▶ _Provided material_:

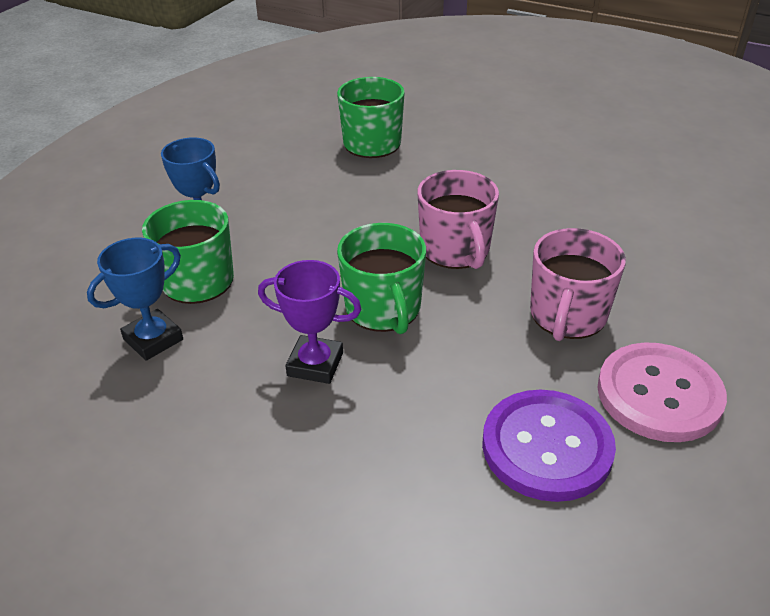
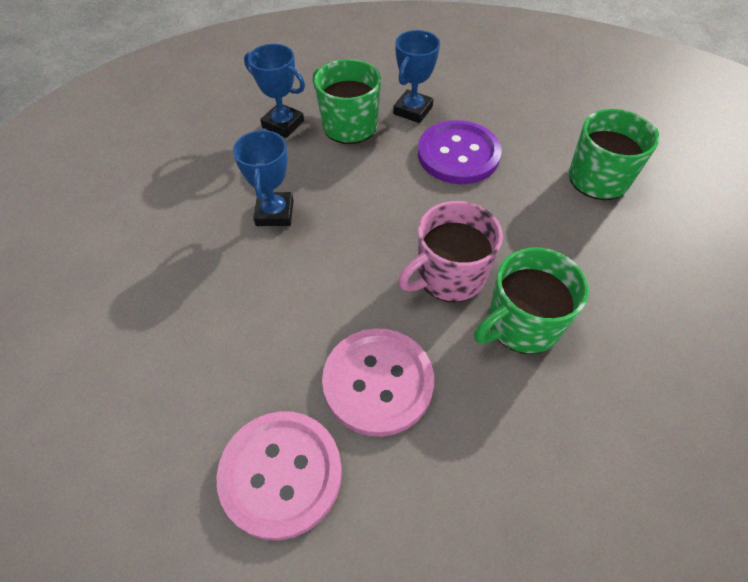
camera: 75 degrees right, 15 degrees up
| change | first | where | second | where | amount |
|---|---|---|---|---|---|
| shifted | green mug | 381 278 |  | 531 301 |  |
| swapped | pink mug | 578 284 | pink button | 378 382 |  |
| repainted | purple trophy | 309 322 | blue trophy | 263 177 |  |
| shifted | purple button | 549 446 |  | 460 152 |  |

▶ _Required work_:
Answer with an exact copy of the lines from the one containing "swapped | pink" through the end of the entries above, leaving out everything before.

▶ _Solution for this task_:
| swapped | pink mug | 578 284 | pink button | 378 382 |  |
| repainted | purple trophy | 309 322 | blue trophy | 263 177 |  |
| shifted | purple button | 549 446 |  | 460 152 |  |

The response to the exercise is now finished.